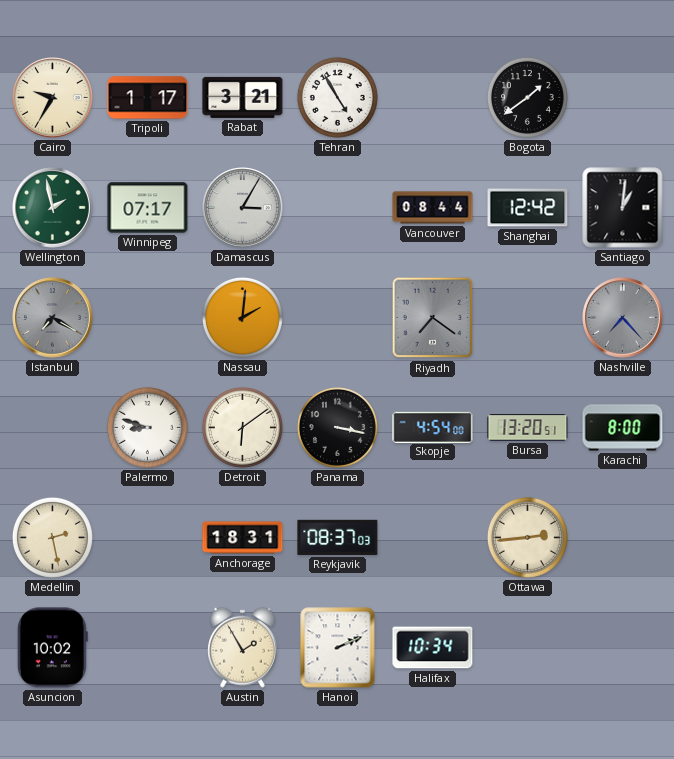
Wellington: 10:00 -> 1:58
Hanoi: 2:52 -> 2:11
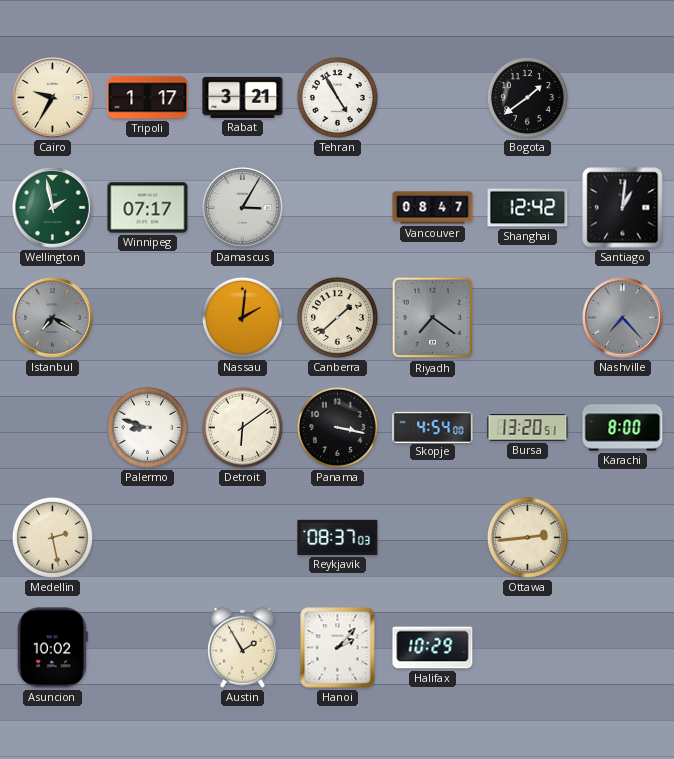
Vancouver: 08:44 -> 08:47
Canberra: none -> 1:38
Anchorage: 18:31 -> none
Hanoi: 2:11 -> 2:07
Halifax: 10:34 -> 10:29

— 练习题目 —
把上面数据里从包含“Vancouver: 08:44 -> 08:47”的那一行开始、一直到数据结尾的这部分转成 JSON 字符串列表，每行对应一个字符串，空行跳过。

— 练习结果 —
[
  "Vancouver: 08:44 -> 08:47",
  "Canberra: none -> 1:38",
  "Anchorage: 18:31 -> none",
  "Hanoi: 2:11 -> 2:07",
  "Halifax: 10:34 -> 10:29"
]